(Working data)
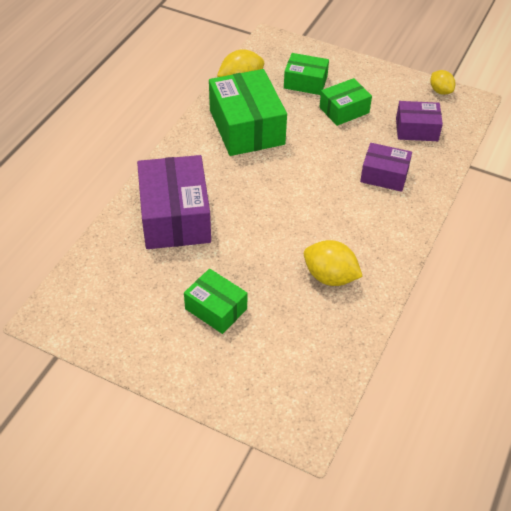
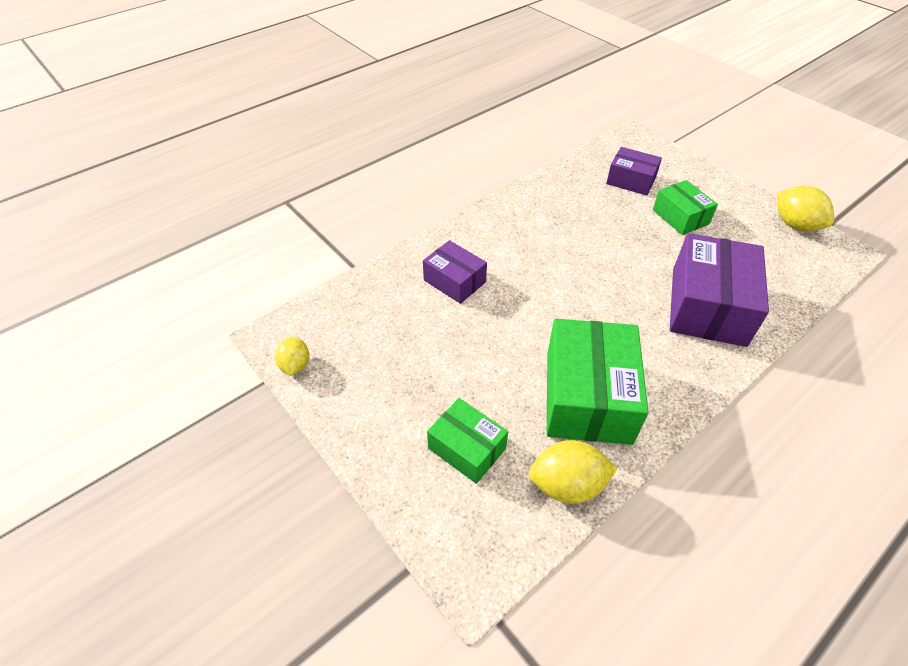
camera: 155 degrees left, 0 degrees up
(330, 277) = (567, 212): yellow lemon -> yellow lemon (795, 225)
(344, 110) = (442, 379): green box -> none
(416, 129) = (374, 322): purple box -> purple box (631, 180)

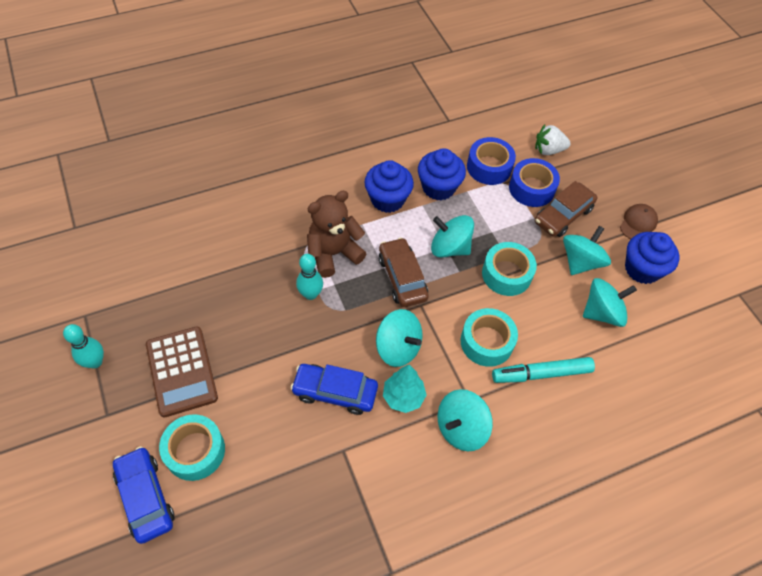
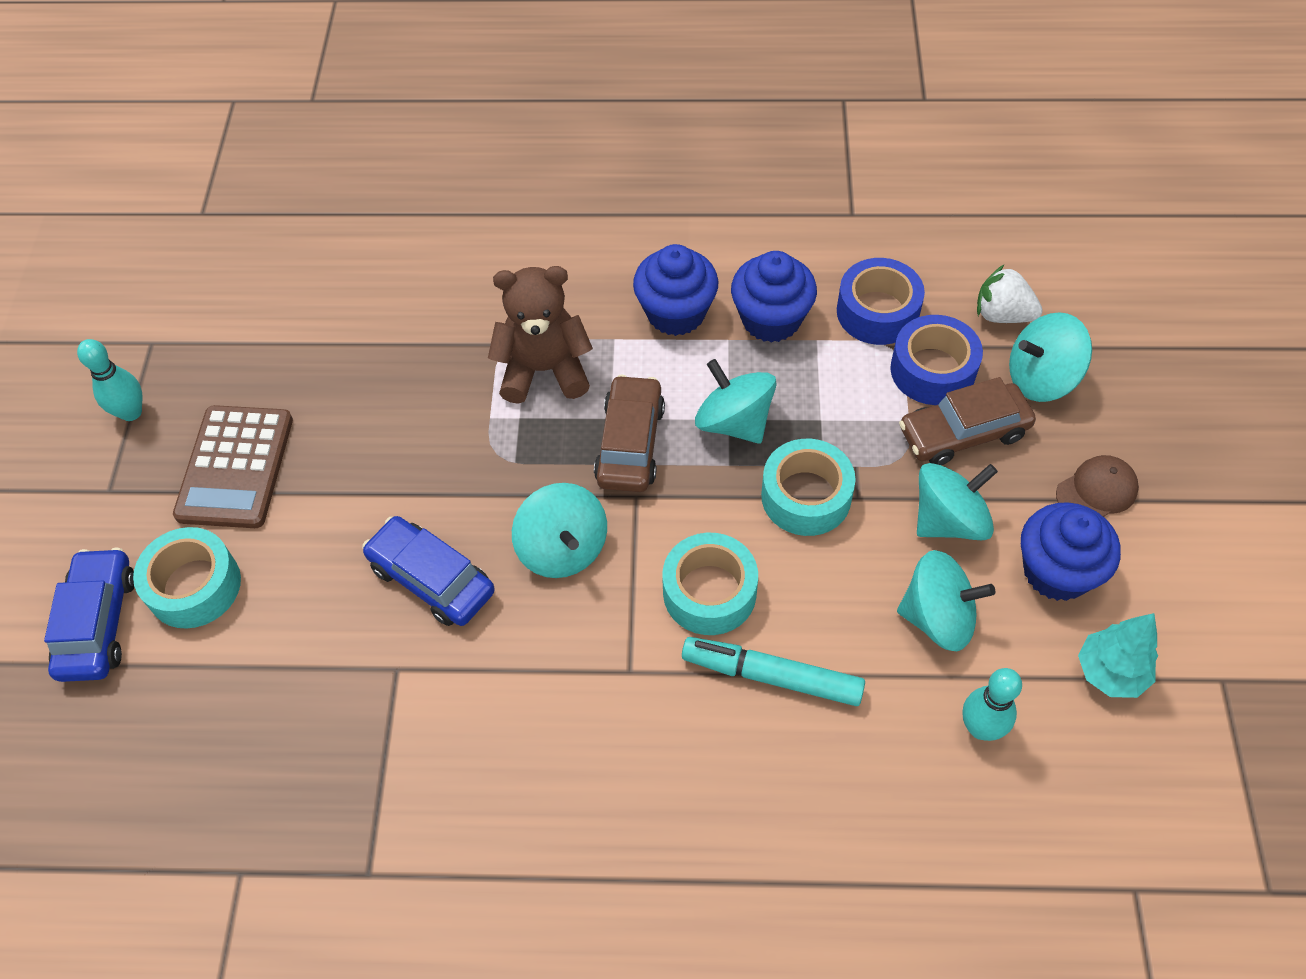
camera: 30 degrees right, 0 degrees up
(310, 294) = (476, 420): turquoise bowling pin -> turquoise bowling pin (980, 728)
(403, 397) = (529, 626): turquoise tree -> turquoise tree (1110, 672)
(461, 428) = (591, 708): turquoise spinning top -> turquoise spinning top (1041, 378)

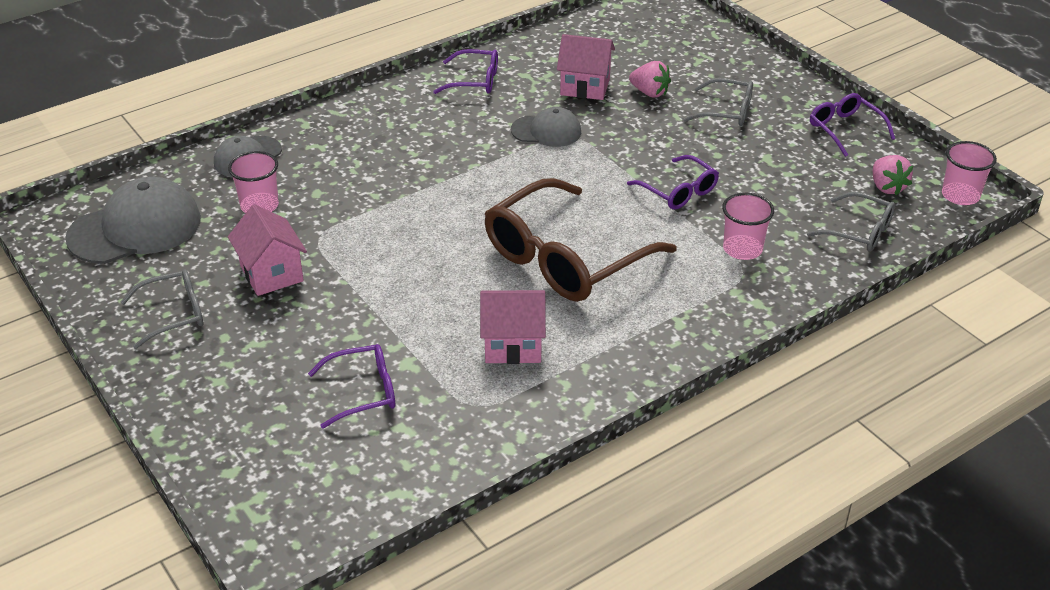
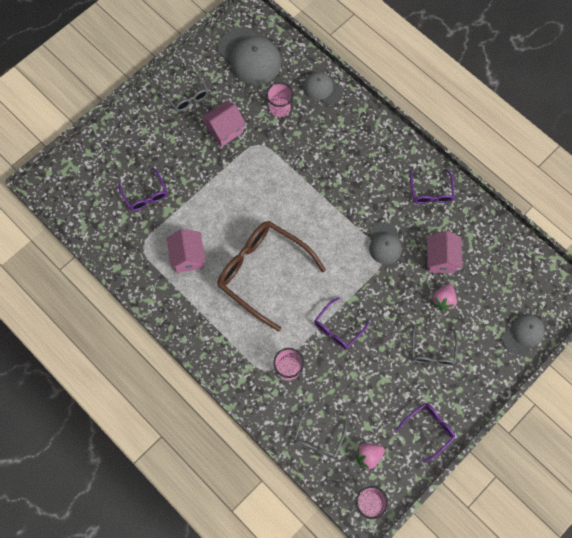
camera: 80 degrees right, 30 degrees up
(710, 39) = (523, 334): none -> grey cap

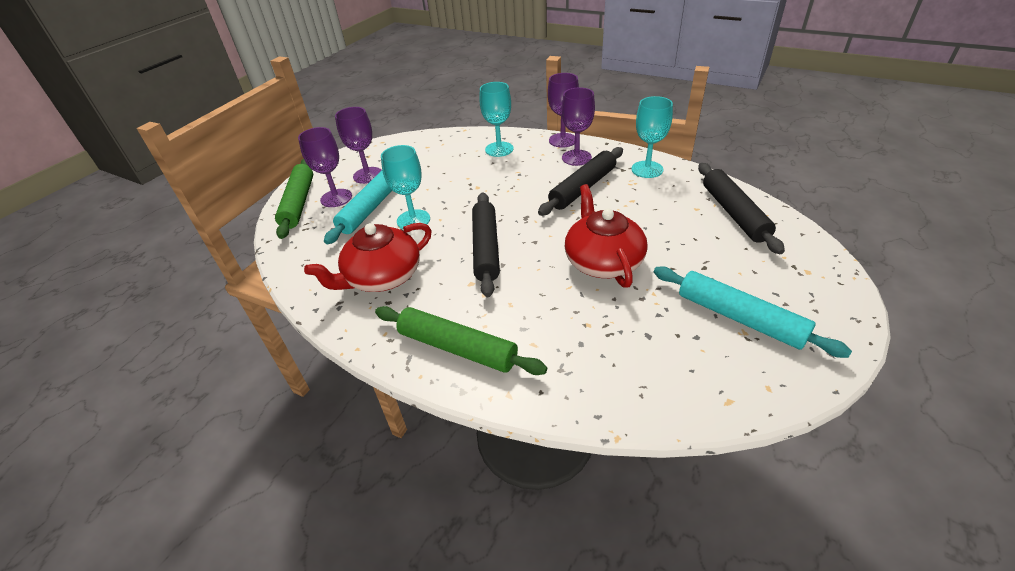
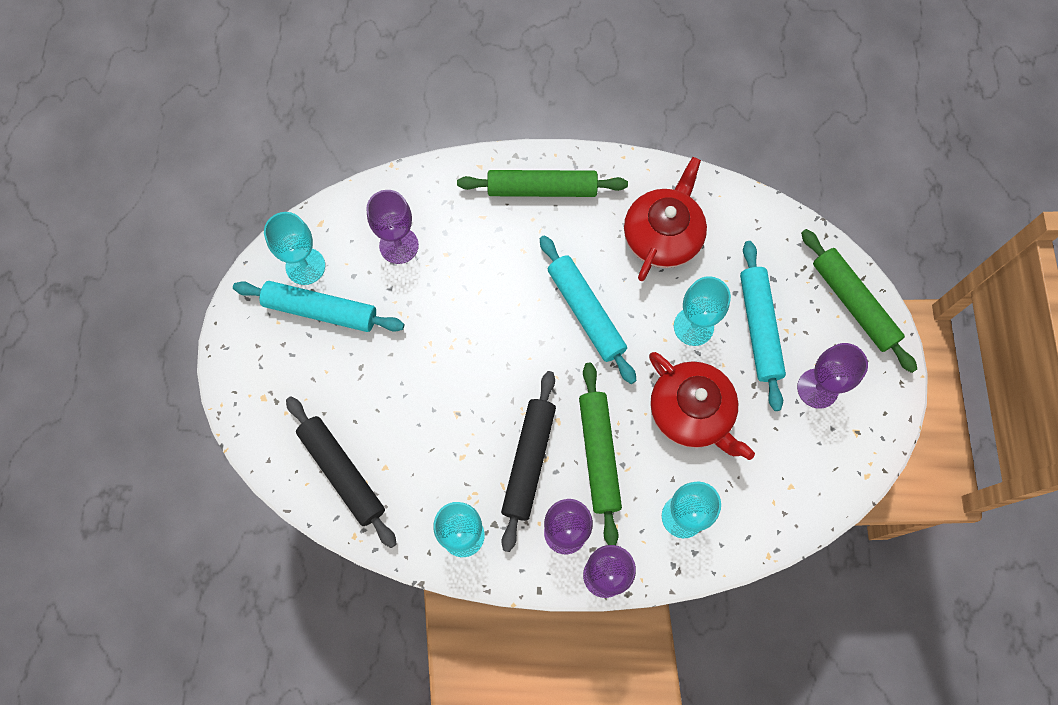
camera: 150 degrees right, 30 degrees up
(336, 198) = (816, 329): purple goblet -> purple goblet (399, 245)
(486, 248) = (585, 312): black rolling pin -> turquoise rolling pin
(532, 181) = (598, 454): none -> green rolling pin
(603, 261) = (460, 338): red teapot -> red teapot (691, 412)
(754, 362) = (305, 266): none -> turquoise goblet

(Exercise)
A single number is requested: the count of lines in the data that hold "right".

(Answer area)
3